- **The problem**: An exact copy of every entry is required, without the pictures.

------------

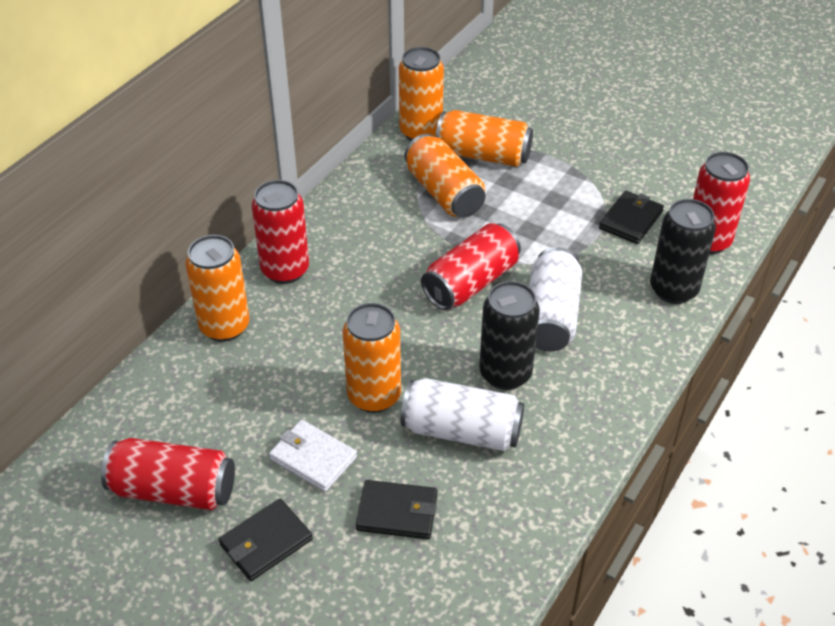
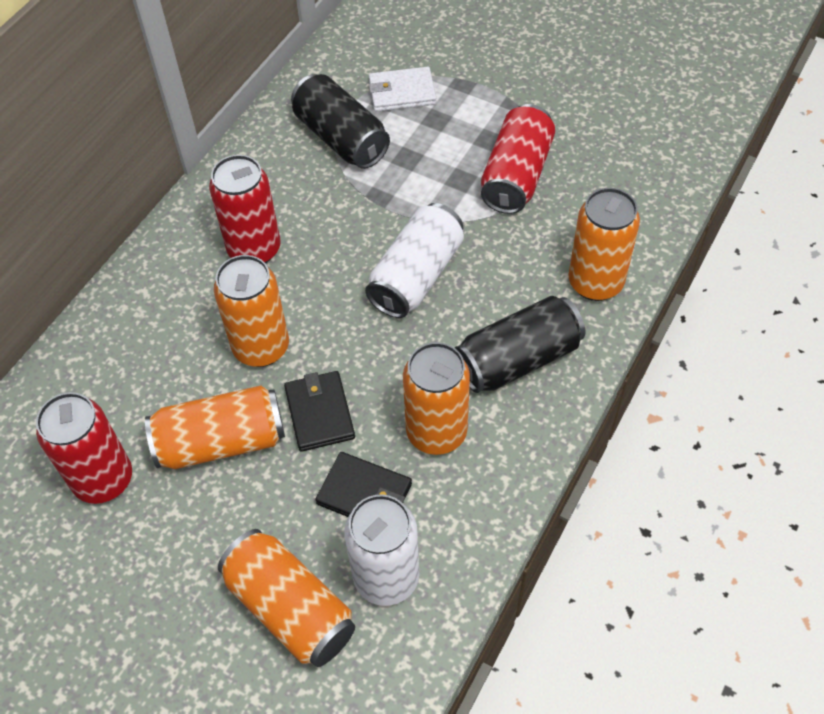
black wallet: 3 -> 2
red can: 4 -> 3

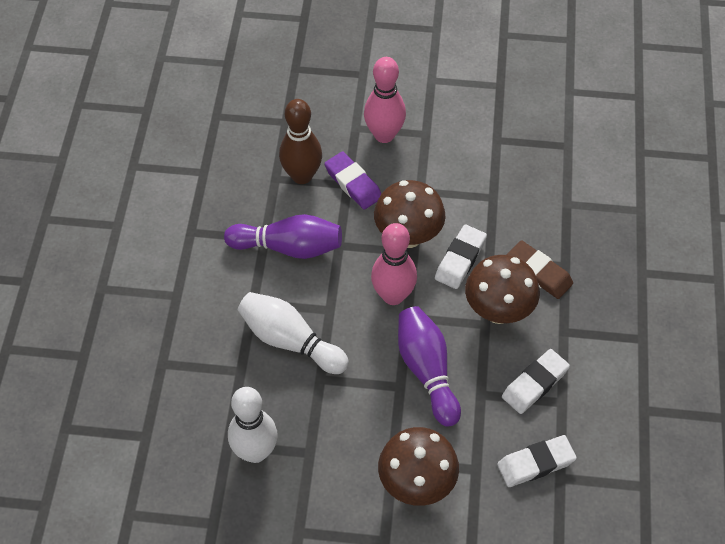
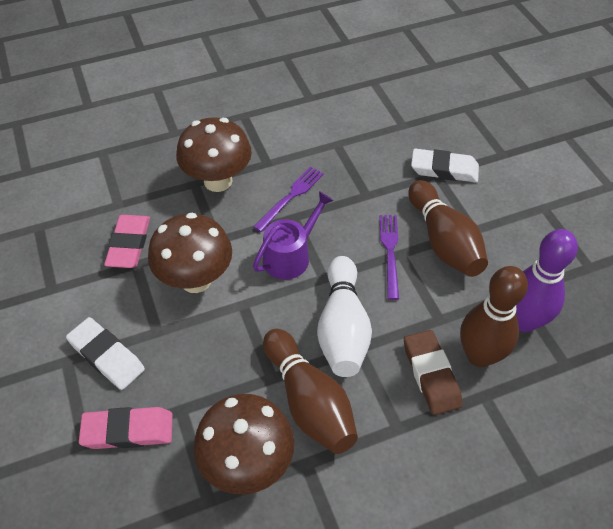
brown bowling pin: 1 -> 3
pink bowling pin: 2 -> 0
pink eraser: 0 -> 2
purple bowling pin: 2 -> 1
purple eraser: 1 -> 0
purple fork: 0 -> 2
purple watering can: 0 -> 1
white bowling pin: 2 -> 1
white eraser: 3 -> 2

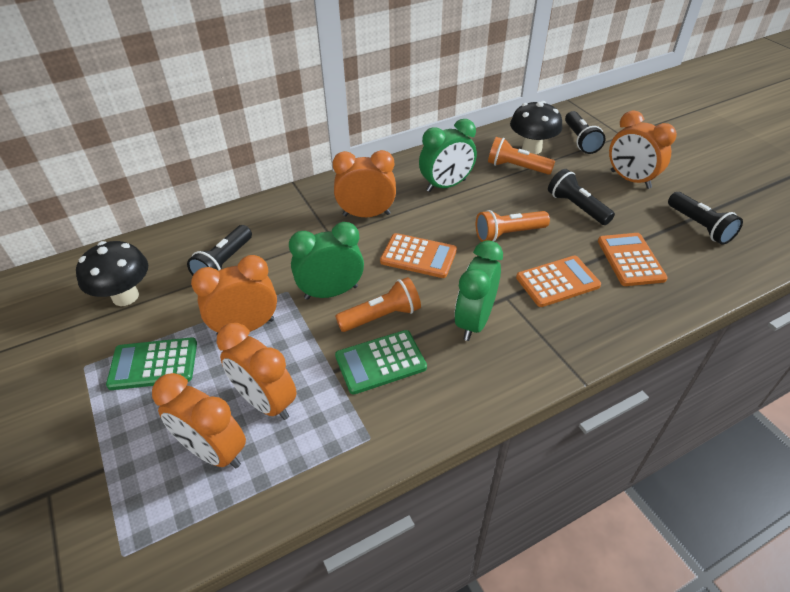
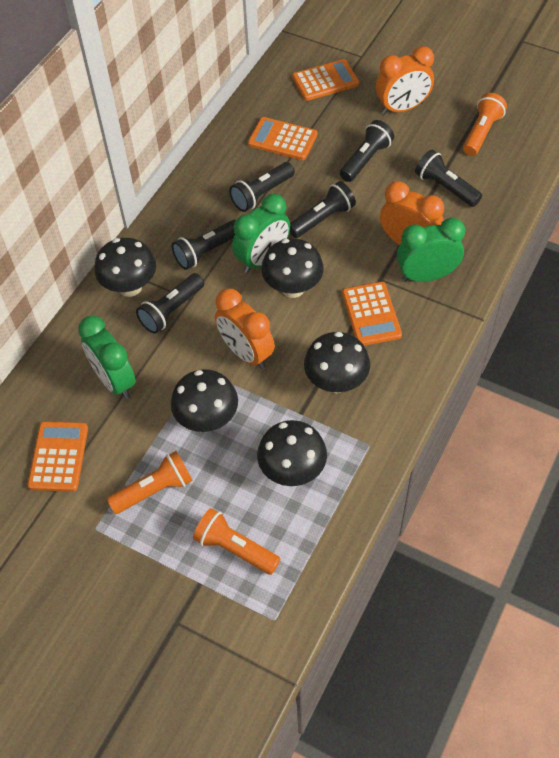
black flashlight: 4 -> 6
black mushroom: 2 -> 5
green calculator: 2 -> 0
orange calculator: 3 -> 4
orange clock: 5 -> 3

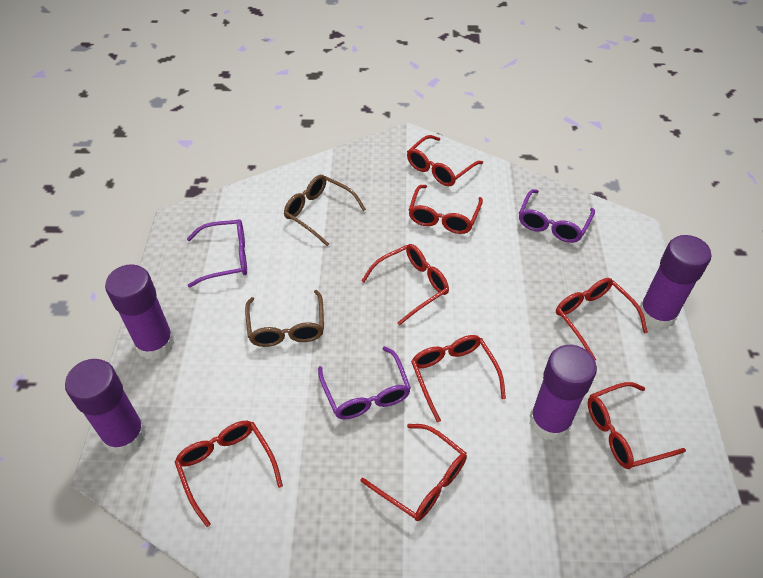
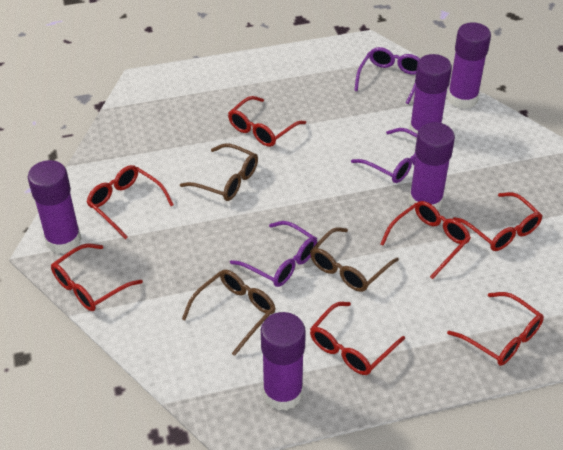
brown glasses: 2 -> 3
purple glue stick: 4 -> 5
red glasses: 8 -> 7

------------

- **Solution to this problem**:
black wallet: 3 -> 2
red can: 4 -> 3

brown bowling pin: 1 -> 3
pink bowling pin: 2 -> 0
pink eraser: 0 -> 2
purple bowling pin: 2 -> 1
purple eraser: 1 -> 0
purple fork: 0 -> 2
purple watering can: 0 -> 1
white bowling pin: 2 -> 1
white eraser: 3 -> 2

black flashlight: 4 -> 6
black mushroom: 2 -> 5
green calculator: 2 -> 0
orange calculator: 3 -> 4
orange clock: 5 -> 3

brown glasses: 2 -> 3
purple glue stick: 4 -> 5
red glasses: 8 -> 7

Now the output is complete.